## Exercise description:
Transcribe exactly the span of lines that begins the records and ends with the line holding "in_first: [233, 264]", both boundary lines included.

Items from a dataset
[Start of section]

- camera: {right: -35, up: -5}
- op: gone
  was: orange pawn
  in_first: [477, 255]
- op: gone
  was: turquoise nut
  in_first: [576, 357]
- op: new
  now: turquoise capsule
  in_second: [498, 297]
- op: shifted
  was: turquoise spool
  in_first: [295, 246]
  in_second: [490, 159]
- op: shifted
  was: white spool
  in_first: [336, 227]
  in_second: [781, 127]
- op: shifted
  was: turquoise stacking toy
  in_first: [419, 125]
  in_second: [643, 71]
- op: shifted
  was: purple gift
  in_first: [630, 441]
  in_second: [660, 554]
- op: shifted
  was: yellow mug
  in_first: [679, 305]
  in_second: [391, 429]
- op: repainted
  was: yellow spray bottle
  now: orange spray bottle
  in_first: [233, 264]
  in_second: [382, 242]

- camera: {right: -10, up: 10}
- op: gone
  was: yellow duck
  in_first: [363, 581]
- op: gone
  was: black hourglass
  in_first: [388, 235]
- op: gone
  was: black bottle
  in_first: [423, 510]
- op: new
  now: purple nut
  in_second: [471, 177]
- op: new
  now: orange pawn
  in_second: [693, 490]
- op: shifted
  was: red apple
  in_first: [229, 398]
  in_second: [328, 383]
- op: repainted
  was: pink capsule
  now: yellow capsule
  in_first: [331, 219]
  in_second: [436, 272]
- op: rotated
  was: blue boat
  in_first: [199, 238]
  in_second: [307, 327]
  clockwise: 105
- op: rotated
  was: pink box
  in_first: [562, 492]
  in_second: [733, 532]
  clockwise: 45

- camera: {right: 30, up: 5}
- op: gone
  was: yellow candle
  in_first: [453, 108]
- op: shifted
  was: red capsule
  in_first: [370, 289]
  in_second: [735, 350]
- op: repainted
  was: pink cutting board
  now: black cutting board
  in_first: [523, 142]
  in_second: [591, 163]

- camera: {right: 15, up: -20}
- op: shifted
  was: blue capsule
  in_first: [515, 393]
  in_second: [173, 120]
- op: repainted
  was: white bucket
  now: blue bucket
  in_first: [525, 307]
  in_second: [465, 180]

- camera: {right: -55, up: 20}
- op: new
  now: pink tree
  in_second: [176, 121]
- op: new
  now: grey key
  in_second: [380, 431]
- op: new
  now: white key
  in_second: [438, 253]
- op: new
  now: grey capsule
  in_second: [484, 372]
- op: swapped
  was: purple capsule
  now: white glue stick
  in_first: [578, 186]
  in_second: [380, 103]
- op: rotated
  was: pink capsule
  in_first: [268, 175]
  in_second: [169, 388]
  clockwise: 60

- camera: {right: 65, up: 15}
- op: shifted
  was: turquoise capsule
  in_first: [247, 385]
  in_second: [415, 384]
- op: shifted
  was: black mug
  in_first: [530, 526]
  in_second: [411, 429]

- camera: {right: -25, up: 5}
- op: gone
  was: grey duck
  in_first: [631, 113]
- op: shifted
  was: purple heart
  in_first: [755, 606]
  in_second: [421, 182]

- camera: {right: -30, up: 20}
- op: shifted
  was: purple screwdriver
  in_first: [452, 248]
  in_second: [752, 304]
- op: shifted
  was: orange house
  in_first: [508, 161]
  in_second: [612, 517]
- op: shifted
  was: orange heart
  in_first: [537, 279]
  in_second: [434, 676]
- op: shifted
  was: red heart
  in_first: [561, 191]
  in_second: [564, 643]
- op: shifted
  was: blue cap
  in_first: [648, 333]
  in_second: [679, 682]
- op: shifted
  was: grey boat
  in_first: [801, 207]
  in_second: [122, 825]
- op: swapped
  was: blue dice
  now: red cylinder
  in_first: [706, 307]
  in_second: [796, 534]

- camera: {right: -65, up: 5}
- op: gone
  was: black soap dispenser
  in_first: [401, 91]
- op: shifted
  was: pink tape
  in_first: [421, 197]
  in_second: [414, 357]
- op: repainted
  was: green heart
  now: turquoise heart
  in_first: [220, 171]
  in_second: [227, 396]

[End of section]

## Reply to the task:
- camera: {right: -35, up: -5}
- op: gone
  was: orange pawn
  in_first: [477, 255]
- op: gone
  was: turquoise nut
  in_first: [576, 357]
- op: new
  now: turquoise capsule
  in_second: [498, 297]
- op: shifted
  was: turquoise spool
  in_first: [295, 246]
  in_second: [490, 159]
- op: shifted
  was: white spool
  in_first: [336, 227]
  in_second: [781, 127]
- op: shifted
  was: turquoise stacking toy
  in_first: [419, 125]
  in_second: [643, 71]
- op: shifted
  was: purple gift
  in_first: [630, 441]
  in_second: [660, 554]
- op: shifted
  was: yellow mug
  in_first: [679, 305]
  in_second: [391, 429]
- op: repainted
  was: yellow spray bottle
  now: orange spray bottle
  in_first: [233, 264]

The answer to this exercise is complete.